• _DIRECTIONS_
Filter the lines below, keeping each one that holds "pink".

• _DATASET EXCERPTS_
*-*-*
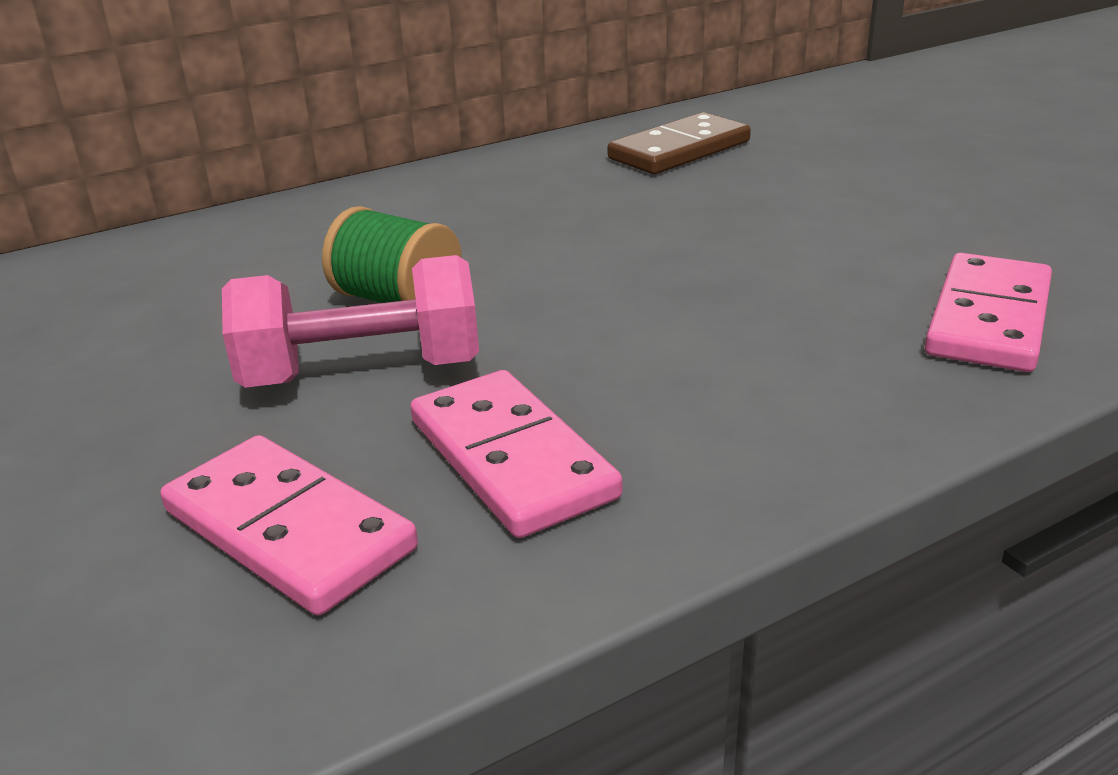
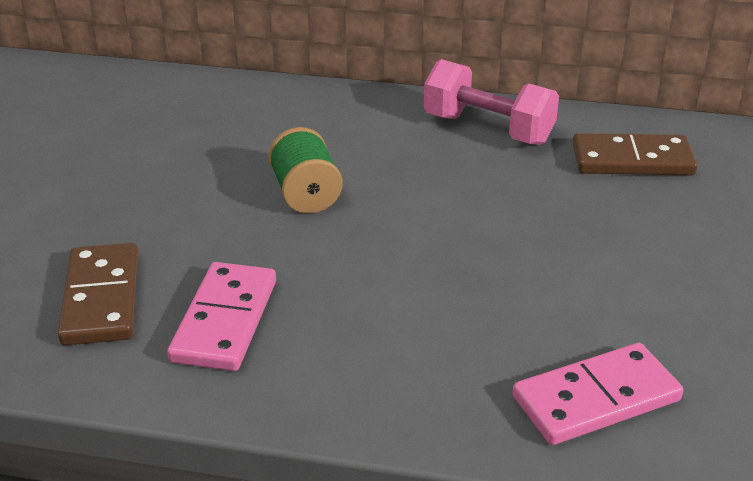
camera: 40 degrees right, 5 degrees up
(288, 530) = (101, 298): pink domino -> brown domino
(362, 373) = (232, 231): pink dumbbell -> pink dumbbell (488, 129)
*-*-*
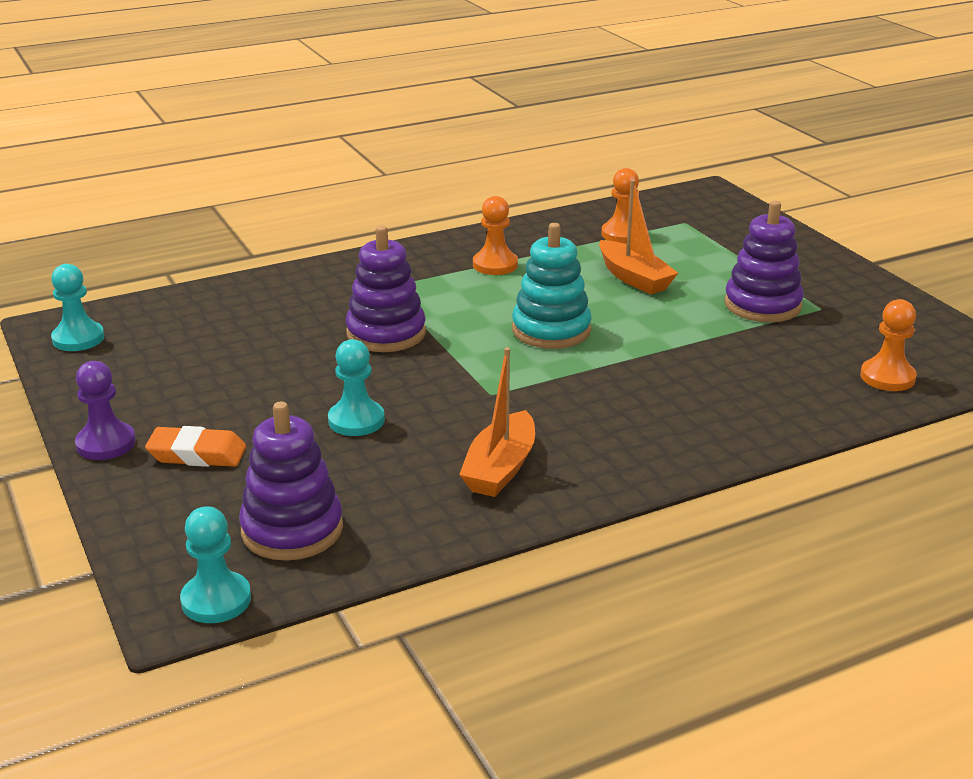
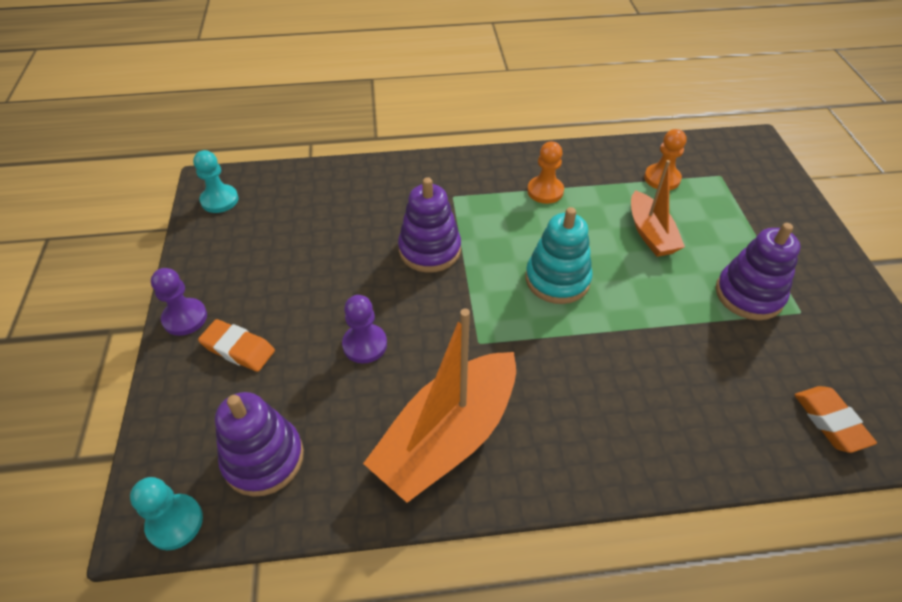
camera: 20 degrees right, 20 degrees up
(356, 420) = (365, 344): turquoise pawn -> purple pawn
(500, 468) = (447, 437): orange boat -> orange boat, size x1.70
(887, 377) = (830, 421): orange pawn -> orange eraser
*-*-*
• _TASK RESULT_
(288, 530) = (101, 298): pink domino -> brown domino
(362, 373) = (232, 231): pink dumbbell -> pink dumbbell (488, 129)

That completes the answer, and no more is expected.